(Extracted records)
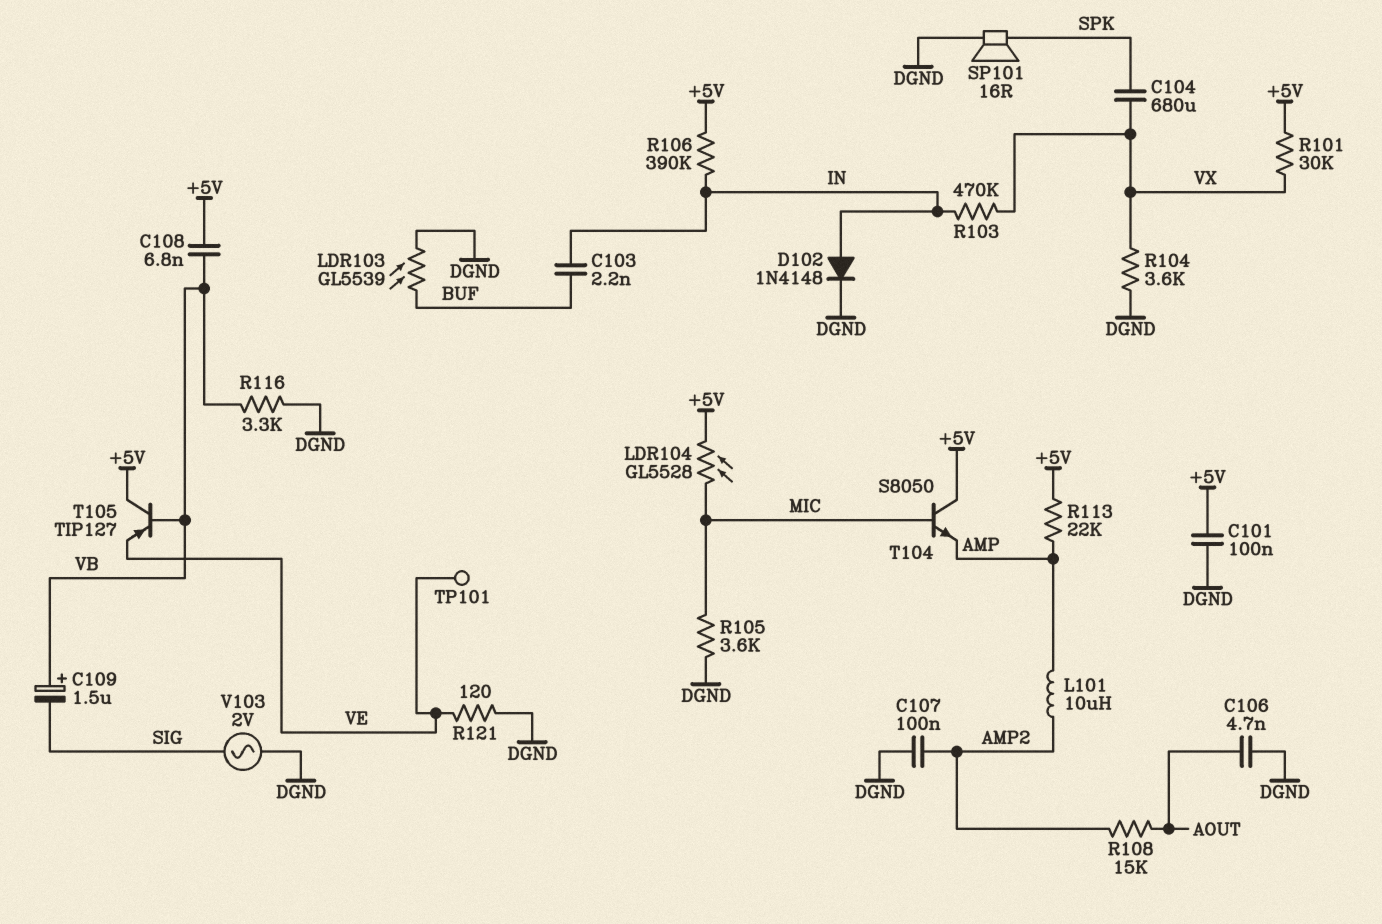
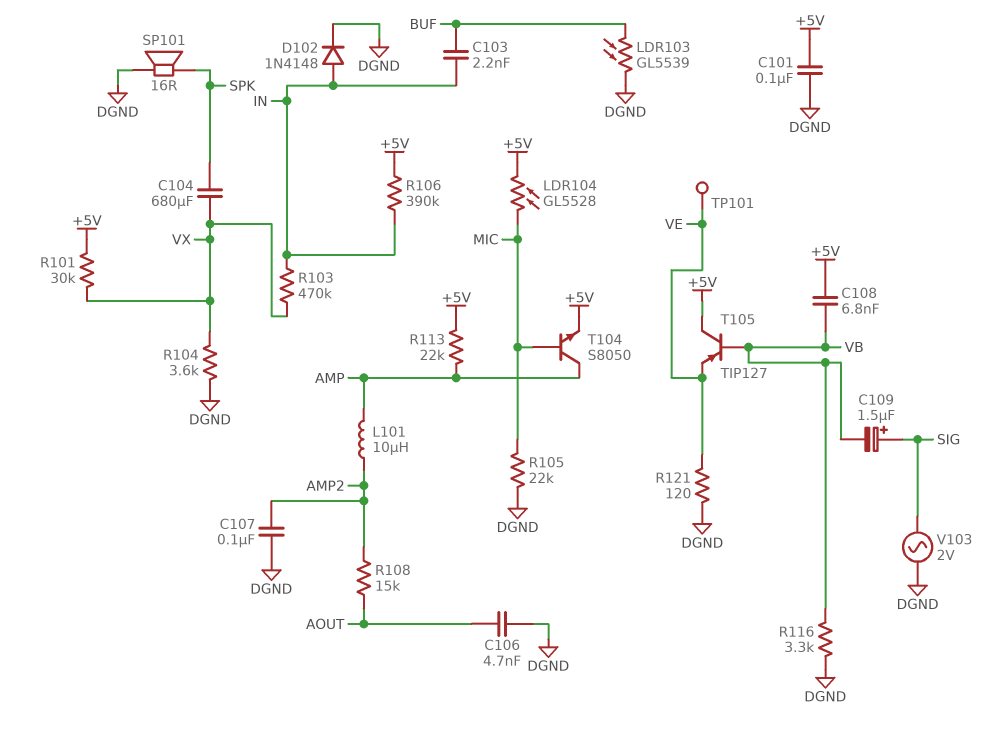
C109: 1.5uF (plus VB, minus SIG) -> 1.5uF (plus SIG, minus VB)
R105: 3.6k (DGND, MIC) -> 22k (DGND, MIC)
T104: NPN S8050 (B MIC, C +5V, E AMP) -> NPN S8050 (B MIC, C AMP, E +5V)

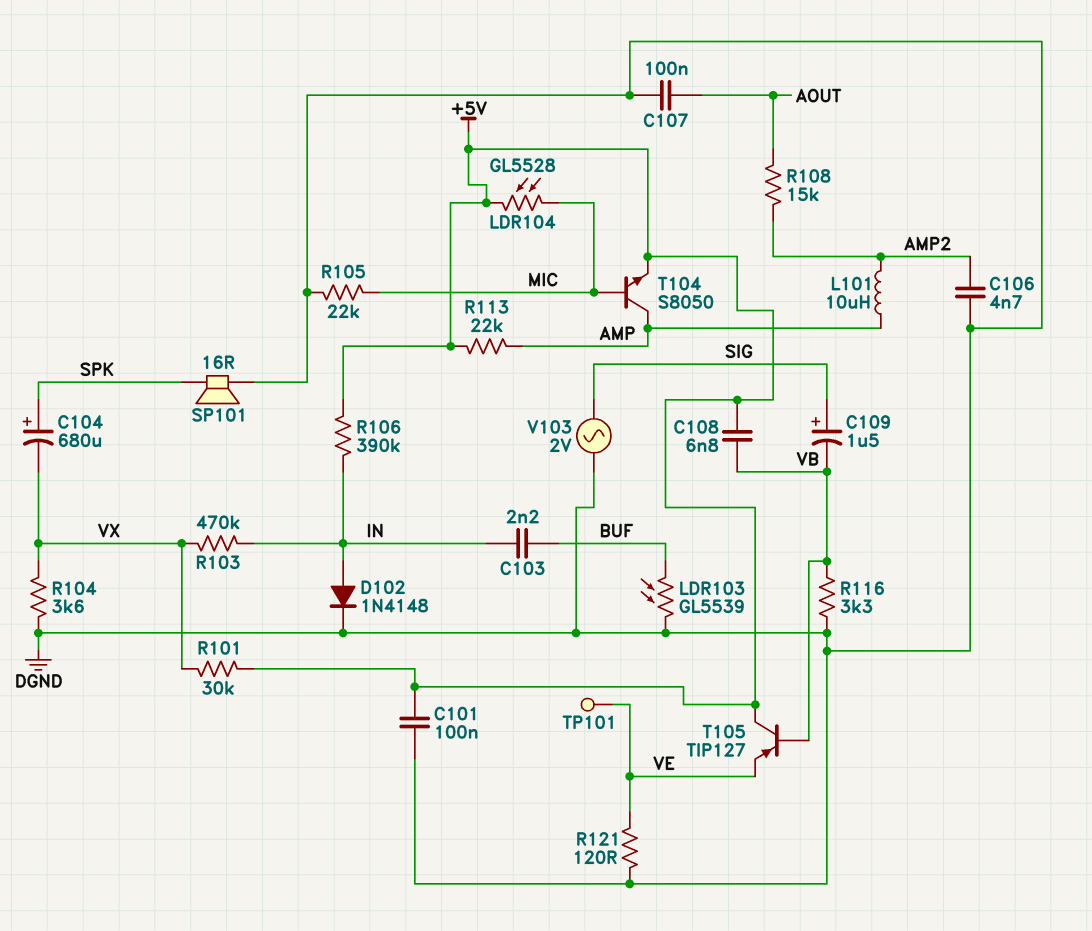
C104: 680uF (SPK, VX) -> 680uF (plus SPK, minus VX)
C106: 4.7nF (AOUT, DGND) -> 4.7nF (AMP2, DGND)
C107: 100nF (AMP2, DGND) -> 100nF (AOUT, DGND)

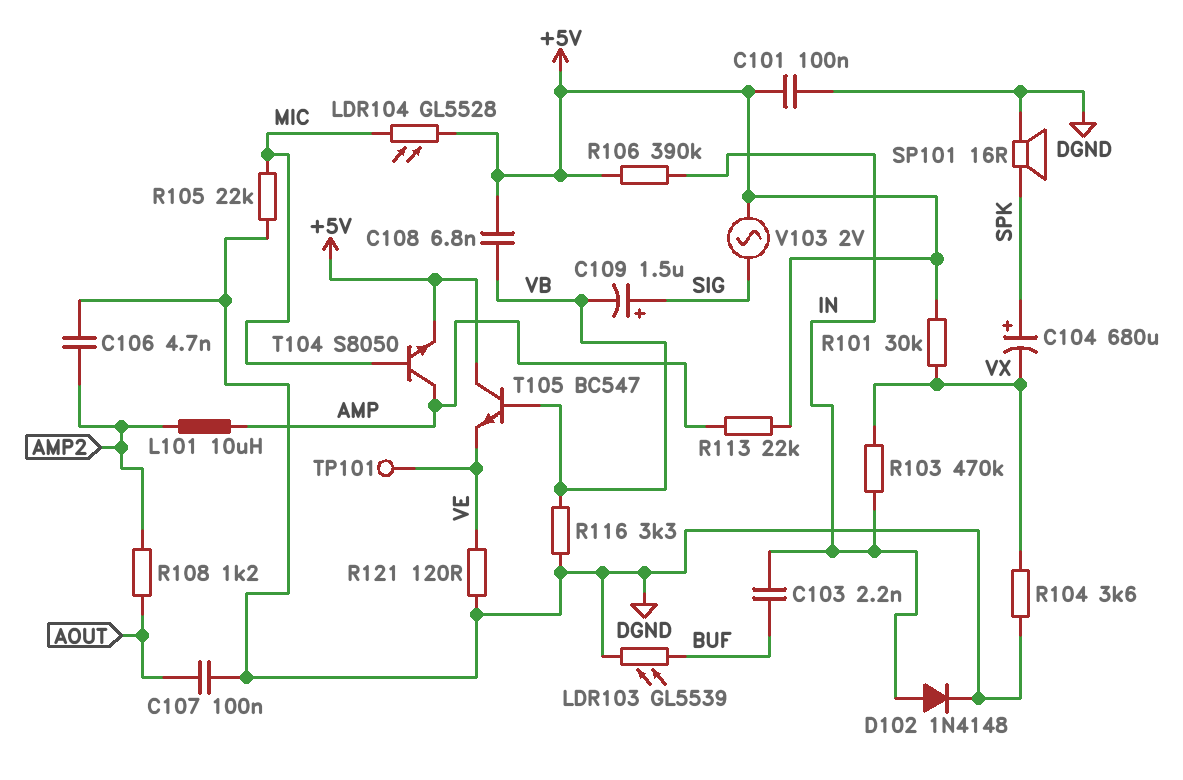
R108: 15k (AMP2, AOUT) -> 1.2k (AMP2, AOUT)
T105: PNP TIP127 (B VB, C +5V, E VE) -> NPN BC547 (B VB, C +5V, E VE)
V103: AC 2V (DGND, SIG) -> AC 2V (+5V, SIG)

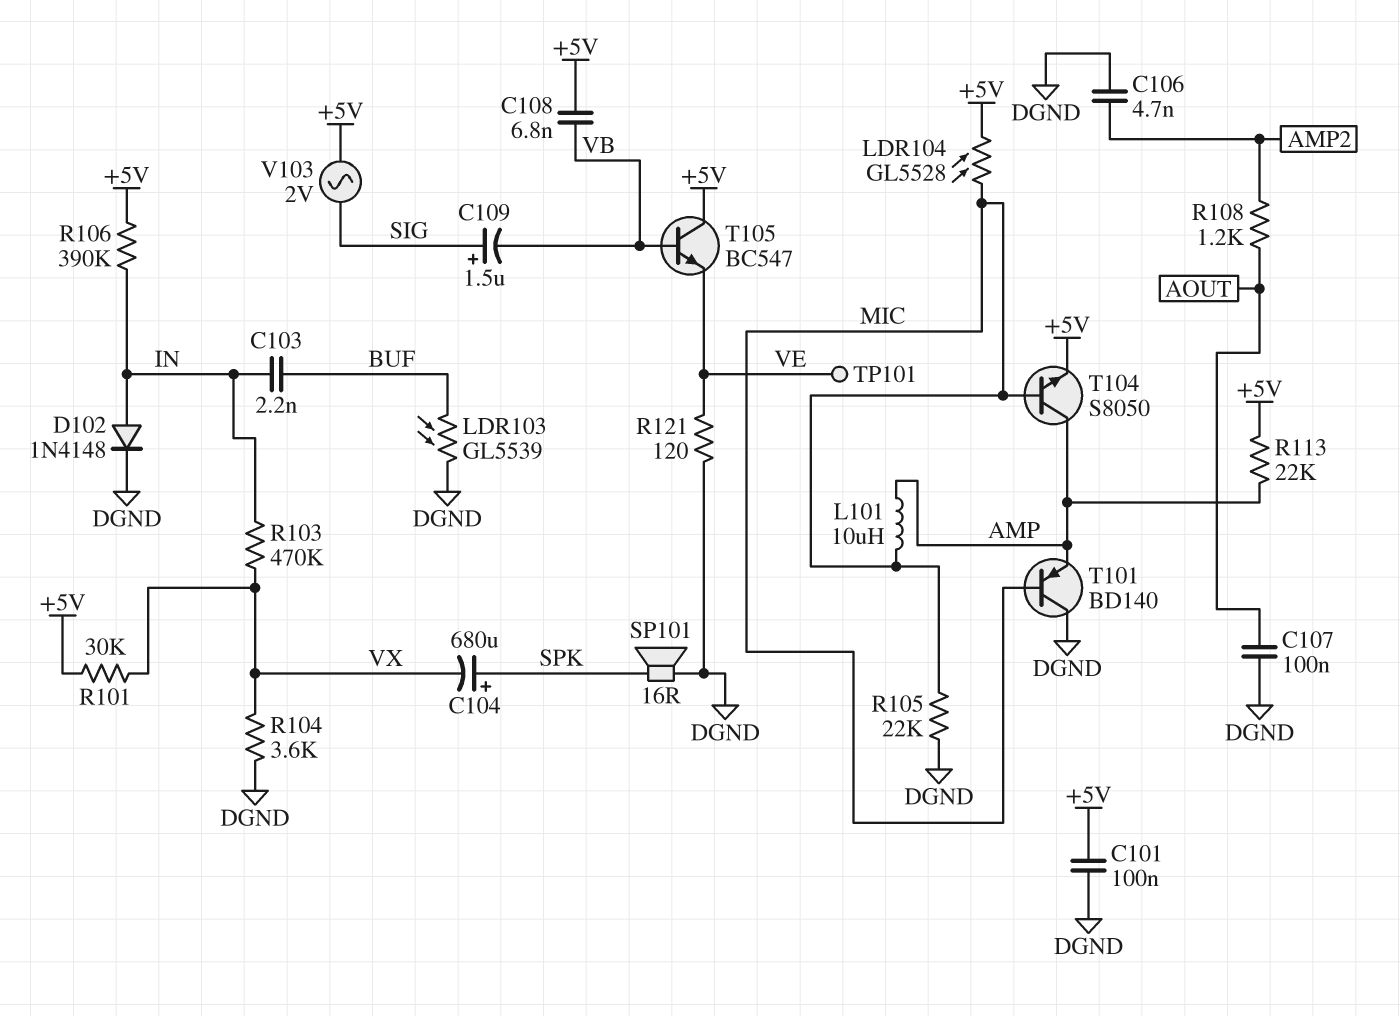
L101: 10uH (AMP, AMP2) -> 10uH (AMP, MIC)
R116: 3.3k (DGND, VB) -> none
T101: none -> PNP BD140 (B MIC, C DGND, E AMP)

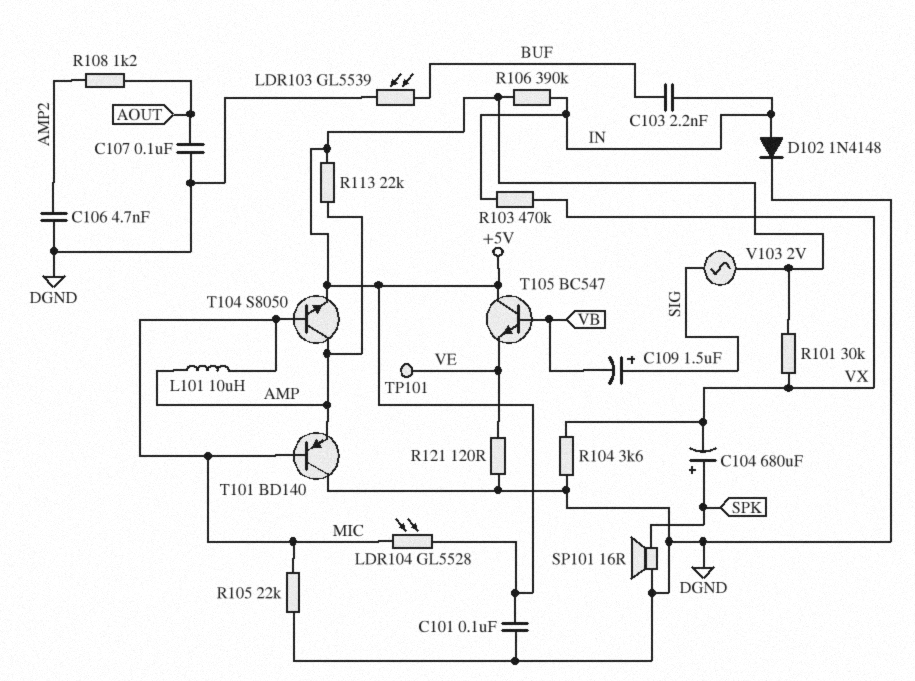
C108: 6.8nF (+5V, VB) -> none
==
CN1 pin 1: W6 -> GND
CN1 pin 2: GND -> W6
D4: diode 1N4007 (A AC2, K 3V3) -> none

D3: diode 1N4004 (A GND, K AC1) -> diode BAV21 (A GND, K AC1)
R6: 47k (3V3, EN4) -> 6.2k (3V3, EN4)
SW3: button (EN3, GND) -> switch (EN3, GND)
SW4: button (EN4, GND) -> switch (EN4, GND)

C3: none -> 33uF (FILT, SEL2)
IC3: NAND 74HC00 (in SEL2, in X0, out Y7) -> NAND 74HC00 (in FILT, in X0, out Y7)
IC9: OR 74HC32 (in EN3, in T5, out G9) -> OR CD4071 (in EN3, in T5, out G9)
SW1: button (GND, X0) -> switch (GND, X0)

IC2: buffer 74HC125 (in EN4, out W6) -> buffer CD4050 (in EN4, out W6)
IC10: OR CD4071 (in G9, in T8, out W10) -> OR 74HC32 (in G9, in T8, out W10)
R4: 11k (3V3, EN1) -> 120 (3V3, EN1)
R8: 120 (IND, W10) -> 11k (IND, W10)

EXERCISE INSTRUCTIONS: After locating "C109: 1.5uF (plus" and "C108: 6.8nF (+5V, VB) -> none" in the records above, return exactly the line holding each one and every line between them; leave out the pictures.

ANSWER SPACE:
C109: 1.5uF (plus VB, minus SIG) -> 1.5uF (plus SIG, minus VB)
R105: 3.6k (DGND, MIC) -> 22k (DGND, MIC)
T104: NPN S8050 (B MIC, C +5V, E AMP) -> NPN S8050 (B MIC, C AMP, E +5V)

C104: 680uF (SPK, VX) -> 680uF (plus SPK, minus VX)
C106: 4.7nF (AOUT, DGND) -> 4.7nF (AMP2, DGND)
C107: 100nF (AMP2, DGND) -> 100nF (AOUT, DGND)

R108: 15k (AMP2, AOUT) -> 1.2k (AMP2, AOUT)
T105: PNP TIP127 (B VB, C +5V, E VE) -> NPN BC547 (B VB, C +5V, E VE)
V103: AC 2V (DGND, SIG) -> AC 2V (+5V, SIG)

L101: 10uH (AMP, AMP2) -> 10uH (AMP, MIC)
R116: 3.3k (DGND, VB) -> none
T101: none -> PNP BD140 (B MIC, C DGND, E AMP)

C108: 6.8nF (+5V, VB) -> none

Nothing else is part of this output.